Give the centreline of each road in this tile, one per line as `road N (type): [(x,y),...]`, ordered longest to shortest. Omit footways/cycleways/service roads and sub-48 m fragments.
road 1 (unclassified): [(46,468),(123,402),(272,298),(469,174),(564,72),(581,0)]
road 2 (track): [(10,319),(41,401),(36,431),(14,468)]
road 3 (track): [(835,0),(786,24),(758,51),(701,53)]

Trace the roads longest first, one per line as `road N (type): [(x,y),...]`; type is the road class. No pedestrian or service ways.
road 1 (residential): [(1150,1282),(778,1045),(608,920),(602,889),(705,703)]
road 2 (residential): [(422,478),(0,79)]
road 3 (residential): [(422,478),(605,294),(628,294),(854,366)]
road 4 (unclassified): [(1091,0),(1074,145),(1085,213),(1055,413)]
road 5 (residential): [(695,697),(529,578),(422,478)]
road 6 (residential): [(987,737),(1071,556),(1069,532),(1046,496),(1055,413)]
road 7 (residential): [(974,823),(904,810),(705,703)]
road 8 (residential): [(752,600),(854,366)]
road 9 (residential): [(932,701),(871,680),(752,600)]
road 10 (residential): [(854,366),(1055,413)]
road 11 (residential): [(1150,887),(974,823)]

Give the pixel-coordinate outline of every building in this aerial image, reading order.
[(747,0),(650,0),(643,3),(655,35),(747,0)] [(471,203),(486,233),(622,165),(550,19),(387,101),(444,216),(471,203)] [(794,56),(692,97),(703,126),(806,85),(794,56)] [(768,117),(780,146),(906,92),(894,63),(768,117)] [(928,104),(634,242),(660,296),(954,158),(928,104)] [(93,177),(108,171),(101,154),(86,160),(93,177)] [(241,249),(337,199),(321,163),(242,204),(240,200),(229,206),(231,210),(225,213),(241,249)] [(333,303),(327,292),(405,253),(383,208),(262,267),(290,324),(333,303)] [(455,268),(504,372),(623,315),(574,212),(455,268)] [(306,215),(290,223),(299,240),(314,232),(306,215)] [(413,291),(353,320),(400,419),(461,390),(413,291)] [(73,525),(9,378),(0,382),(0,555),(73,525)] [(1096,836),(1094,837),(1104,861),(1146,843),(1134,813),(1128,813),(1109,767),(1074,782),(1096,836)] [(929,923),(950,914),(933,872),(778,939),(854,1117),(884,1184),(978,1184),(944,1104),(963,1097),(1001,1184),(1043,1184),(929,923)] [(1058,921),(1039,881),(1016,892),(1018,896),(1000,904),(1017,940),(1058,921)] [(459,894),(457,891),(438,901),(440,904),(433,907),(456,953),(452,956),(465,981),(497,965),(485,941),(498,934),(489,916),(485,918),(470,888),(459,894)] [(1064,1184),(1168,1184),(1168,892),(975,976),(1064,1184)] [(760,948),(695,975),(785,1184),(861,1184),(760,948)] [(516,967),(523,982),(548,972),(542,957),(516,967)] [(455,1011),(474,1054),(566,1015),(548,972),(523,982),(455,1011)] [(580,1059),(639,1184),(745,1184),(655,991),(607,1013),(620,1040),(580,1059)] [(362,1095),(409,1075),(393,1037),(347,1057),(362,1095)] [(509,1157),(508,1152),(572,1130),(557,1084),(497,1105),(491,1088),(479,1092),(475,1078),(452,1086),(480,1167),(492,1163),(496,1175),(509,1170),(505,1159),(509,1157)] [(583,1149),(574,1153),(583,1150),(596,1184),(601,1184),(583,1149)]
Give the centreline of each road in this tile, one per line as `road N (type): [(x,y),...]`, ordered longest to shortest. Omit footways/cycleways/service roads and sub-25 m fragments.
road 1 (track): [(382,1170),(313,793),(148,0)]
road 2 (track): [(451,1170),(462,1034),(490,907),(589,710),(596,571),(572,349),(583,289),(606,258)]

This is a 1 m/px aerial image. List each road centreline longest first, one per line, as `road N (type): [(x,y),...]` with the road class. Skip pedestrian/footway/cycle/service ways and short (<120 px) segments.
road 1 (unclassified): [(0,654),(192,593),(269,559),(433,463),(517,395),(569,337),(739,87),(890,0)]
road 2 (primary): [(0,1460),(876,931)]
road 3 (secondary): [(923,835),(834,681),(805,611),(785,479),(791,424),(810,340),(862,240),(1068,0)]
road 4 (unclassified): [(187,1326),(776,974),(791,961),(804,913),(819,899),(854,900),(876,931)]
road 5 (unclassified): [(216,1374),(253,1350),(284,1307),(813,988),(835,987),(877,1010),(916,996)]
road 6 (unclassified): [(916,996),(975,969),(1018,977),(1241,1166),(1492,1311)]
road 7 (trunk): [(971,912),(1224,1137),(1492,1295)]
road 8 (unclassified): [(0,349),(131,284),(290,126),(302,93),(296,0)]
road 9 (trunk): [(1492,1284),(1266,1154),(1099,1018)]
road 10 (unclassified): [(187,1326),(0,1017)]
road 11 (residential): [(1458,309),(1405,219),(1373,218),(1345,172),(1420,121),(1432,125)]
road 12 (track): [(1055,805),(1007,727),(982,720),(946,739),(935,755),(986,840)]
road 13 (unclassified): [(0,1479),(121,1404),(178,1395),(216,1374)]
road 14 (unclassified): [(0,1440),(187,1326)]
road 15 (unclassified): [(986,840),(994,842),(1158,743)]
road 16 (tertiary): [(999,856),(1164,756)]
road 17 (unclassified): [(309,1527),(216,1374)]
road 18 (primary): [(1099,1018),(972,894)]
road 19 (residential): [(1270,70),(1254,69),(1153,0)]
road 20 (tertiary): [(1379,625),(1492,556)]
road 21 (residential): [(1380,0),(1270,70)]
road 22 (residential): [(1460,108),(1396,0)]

_Work instruction_
Word for word and line for line, give the material again.

_Answer to this problem_
Give the centreline of each road in this tile, one per line as `road N (type): [(x,y),...]`, ordered longest to shortest. Omit footways/cycleways/service roads and sub-48 m fragments.
road 1 (unclassified): [(46,468),(123,402),(272,298),(469,174),(564,72),(581,0)]
road 2 (track): [(10,319),(41,401),(36,431),(14,468)]
road 3 (track): [(835,0),(786,24),(758,51),(701,53)]

Trace the roads longest first, one per line as `road N (type): [(x,y),...]`; type is the road class. No pedestrian or service ways.
road 1 (residential): [(1150,1282),(778,1045),(608,920),(602,889),(705,703)]
road 2 (residential): [(422,478),(0,79)]
road 3 (residential): [(422,478),(605,294),(628,294),(854,366)]
road 4 (unclassified): [(1091,0),(1074,145),(1085,213),(1055,413)]
road 5 (residential): [(695,697),(529,578),(422,478)]
road 6 (residential): [(987,737),(1071,556),(1069,532),(1046,496),(1055,413)]
road 7 (residential): [(974,823),(904,810),(705,703)]
road 8 (residential): [(752,600),(854,366)]
road 9 (residential): [(932,701),(871,680),(752,600)]
road 10 (residential): [(854,366),(1055,413)]
road 11 (residential): [(1150,887),(974,823)]

Give the pixel-coordinate outline of every building in this aerial image, reading order.
[(747,0),(650,0),(643,3),(655,35),(747,0)] [(471,203),(486,233),(622,165),(550,19),(387,101),(444,216),(471,203)] [(794,56),(692,97),(703,126),(806,85),(794,56)] [(768,117),(780,146),(906,92),(894,63),(768,117)] [(928,104),(634,242),(660,296),(954,158),(928,104)] [(93,177),(108,171),(101,154),(86,160),(93,177)] [(241,249),(337,199),(321,163),(242,204),(240,200),(229,206),(231,210),(225,213),(241,249)] [(333,303),(327,292),(405,253),(383,208),(262,267),(290,324),(333,303)] [(455,268),(504,372),(623,315),(574,212),(455,268)] [(306,215),(290,223),(299,240),(314,232),(306,215)] [(413,291),(353,320),(400,419),(461,390),(413,291)] [(73,525),(9,378),(0,382),(0,555),(73,525)] [(1096,836),(1094,837),(1104,861),(1146,843),(1134,813),(1128,813),(1109,767),(1074,782),(1096,836)] [(929,923),(950,914),(933,872),(778,939),(854,1117),(884,1184),(978,1184),(944,1104),(963,1097),(1001,1184),(1043,1184),(929,923)] [(1058,921),(1039,881),(1016,892),(1018,896),(1000,904),(1017,940),(1058,921)] [(459,894),(457,891),(438,901),(440,904),(433,907),(456,953),(452,956),(465,981),(497,965),(485,941),(498,934),(489,916),(485,918),(470,888),(459,894)] [(1064,1184),(1168,1184),(1168,892),(975,976),(1064,1184)] [(760,948),(695,975),(785,1184),(861,1184),(760,948)] [(516,967),(523,982),(548,972),(542,957),(516,967)] [(455,1011),(474,1054),(566,1015),(548,972),(523,982),(455,1011)] [(580,1059),(639,1184),(745,1184),(655,991),(607,1013),(620,1040),(580,1059)] [(362,1095),(409,1075),(393,1037),(347,1057),(362,1095)] [(509,1157),(508,1152),(572,1130),(557,1084),(497,1105),(491,1088),(479,1092),(475,1078),(452,1086),(480,1167),(492,1163),(496,1175),(509,1170),(505,1159),(509,1157)] [(583,1149),(574,1153),(583,1150),(596,1184),(601,1184),(583,1149)]
Give the centreline of each road in this tile, one per line as `road N (type): [(x,y),...]`, ordered longest to shortest. Omit footways/cycleways/service roads and sub-25 m fragments.
road 1 (track): [(382,1170),(313,793),(148,0)]
road 2 (track): [(451,1170),(462,1034),(490,907),(589,710),(596,571),(572,349),(583,289),(606,258)]

This is a 1 m/px aerial image. List each road centreline longest first, one per line, as `road N (type): [(x,y),...]` with the road class. Skip pedestrian/footway/cycle/service ways and short (<120 px) segments.
road 1 (unclassified): [(0,654),(192,593),(269,559),(433,463),(517,395),(569,337),(739,87),(890,0)]
road 2 (primary): [(0,1460),(876,931)]
road 3 (secondary): [(923,835),(834,681),(805,611),(785,479),(791,424),(810,340),(862,240),(1068,0)]
road 4 (unclassified): [(187,1326),(776,974),(791,961),(804,913),(819,899),(854,900),(876,931)]
road 5 (unclassified): [(216,1374),(253,1350),(284,1307),(813,988),(835,987),(877,1010),(916,996)]
road 6 (unclassified): [(916,996),(975,969),(1018,977),(1241,1166),(1492,1311)]
road 7 (trunk): [(971,912),(1224,1137),(1492,1295)]
road 8 (unclassified): [(0,349),(131,284),(290,126),(302,93),(296,0)]
road 9 (trunk): [(1492,1284),(1266,1154),(1099,1018)]
road 10 (unclassified): [(187,1326),(0,1017)]
road 11 (residential): [(1458,309),(1405,219),(1373,218),(1345,172),(1420,121),(1432,125)]
road 12 (track): [(1055,805),(1007,727),(982,720),(946,739),(935,755),(986,840)]
road 13 (unclassified): [(0,1479),(121,1404),(178,1395),(216,1374)]
road 14 (unclassified): [(0,1440),(187,1326)]
road 15 (unclassified): [(986,840),(994,842),(1158,743)]
road 16 (tertiary): [(999,856),(1164,756)]
road 17 (unclassified): [(309,1527),(216,1374)]
road 18 (primary): [(1099,1018),(972,894)]
road 19 (residential): [(1270,70),(1254,69),(1153,0)]
road 20 (tertiary): [(1379,625),(1492,556)]
road 21 (residential): [(1380,0),(1270,70)]
road 22 (residential): [(1460,108),(1396,0)]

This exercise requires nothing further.